▸ **Listed records**:

===

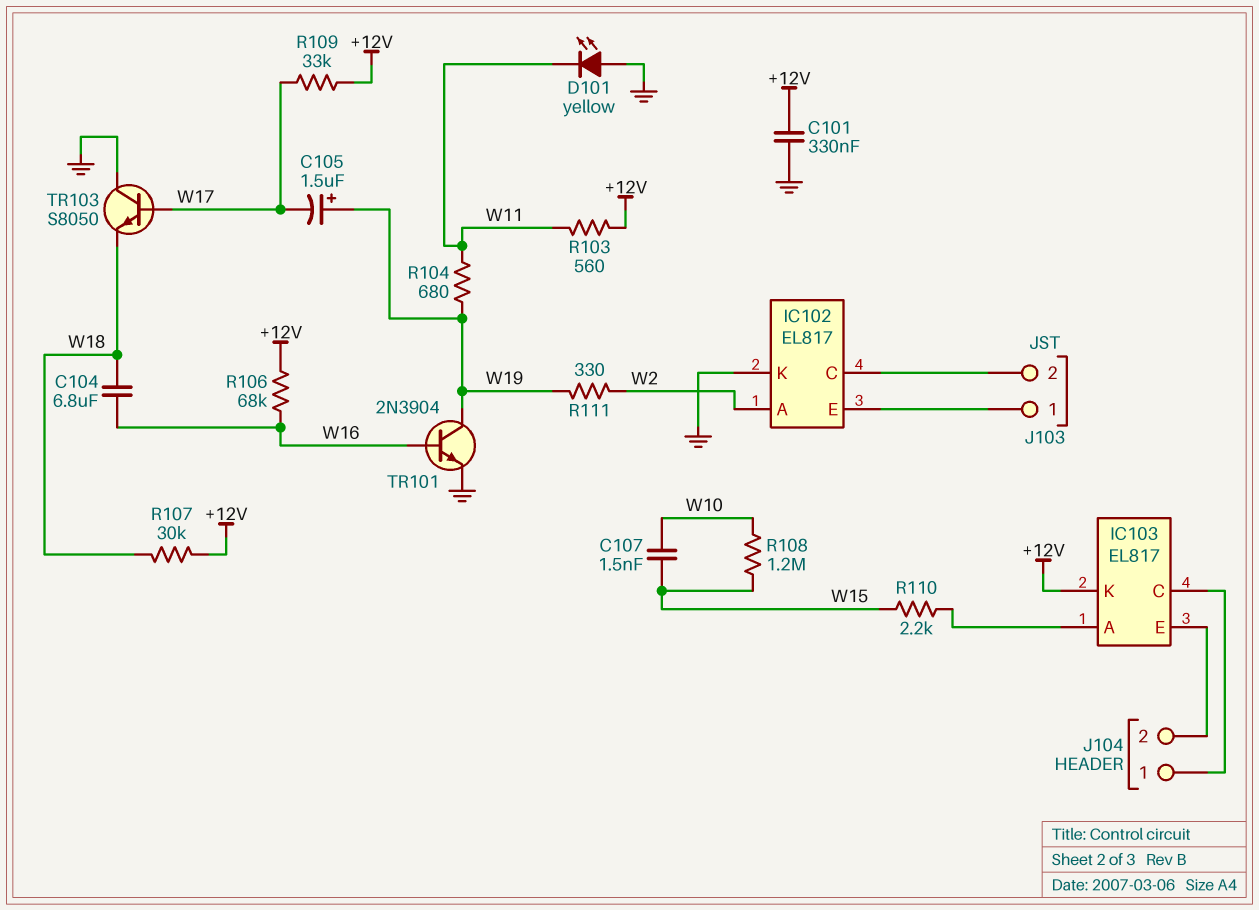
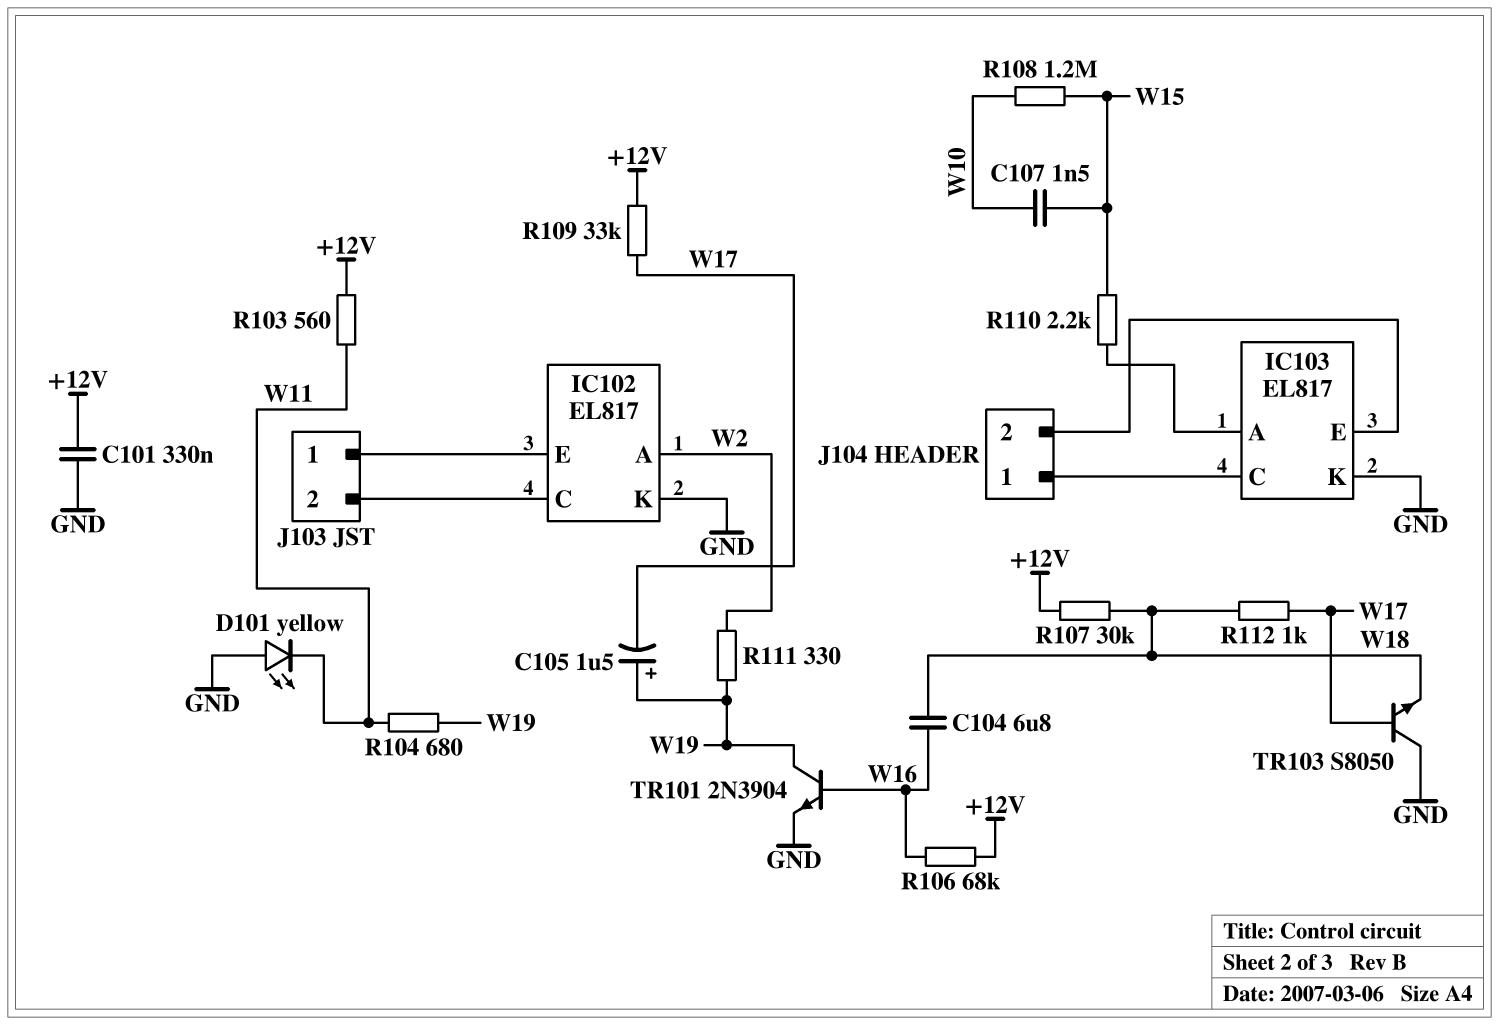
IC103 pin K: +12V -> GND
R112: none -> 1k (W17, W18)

===

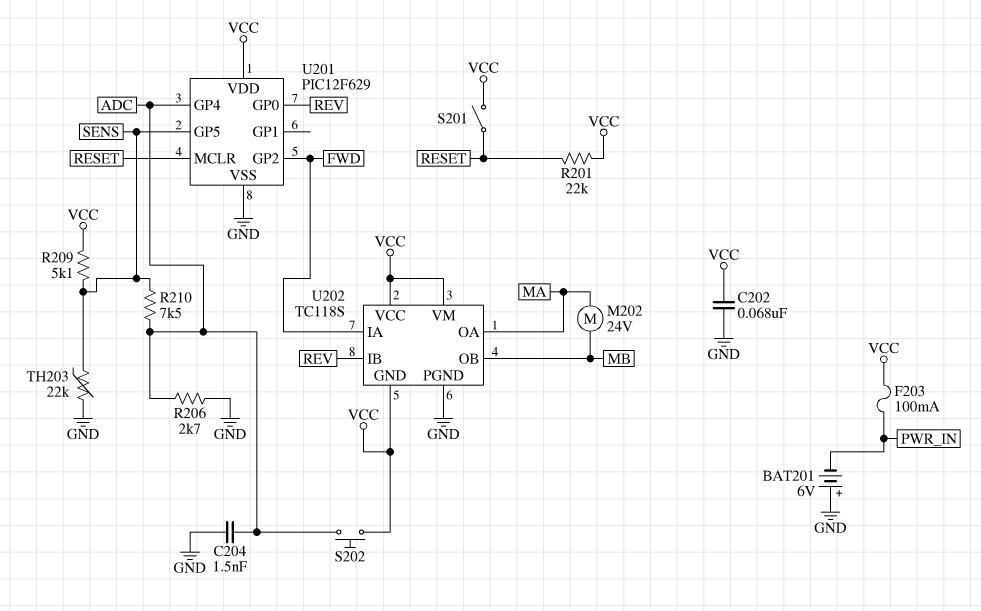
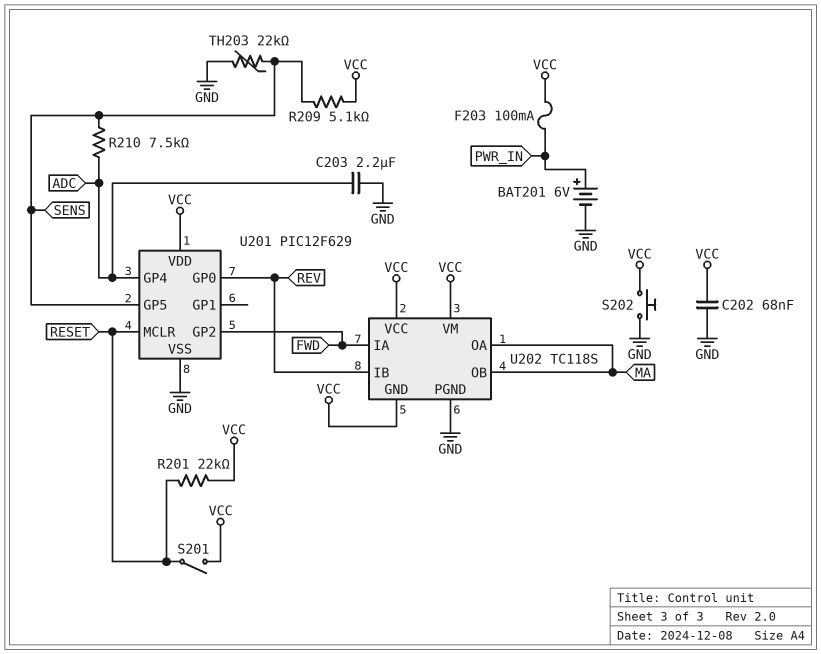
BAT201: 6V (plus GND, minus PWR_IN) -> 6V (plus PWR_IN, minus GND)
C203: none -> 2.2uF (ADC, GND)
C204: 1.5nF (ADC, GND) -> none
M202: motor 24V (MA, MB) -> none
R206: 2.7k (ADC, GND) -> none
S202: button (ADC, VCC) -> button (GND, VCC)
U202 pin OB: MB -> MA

===

▸ **Problem statement**:
In the listing above, find the line with "C204: 1.5nF (ADC, GND) -> none" and the line with "U202 pin OB: MB -> MA", then print exactly those lines and every line between them.

▸ **Final answer**:
C204: 1.5nF (ADC, GND) -> none
M202: motor 24V (MA, MB) -> none
R206: 2.7k (ADC, GND) -> none
S202: button (ADC, VCC) -> button (GND, VCC)
U202 pin OB: MB -> MA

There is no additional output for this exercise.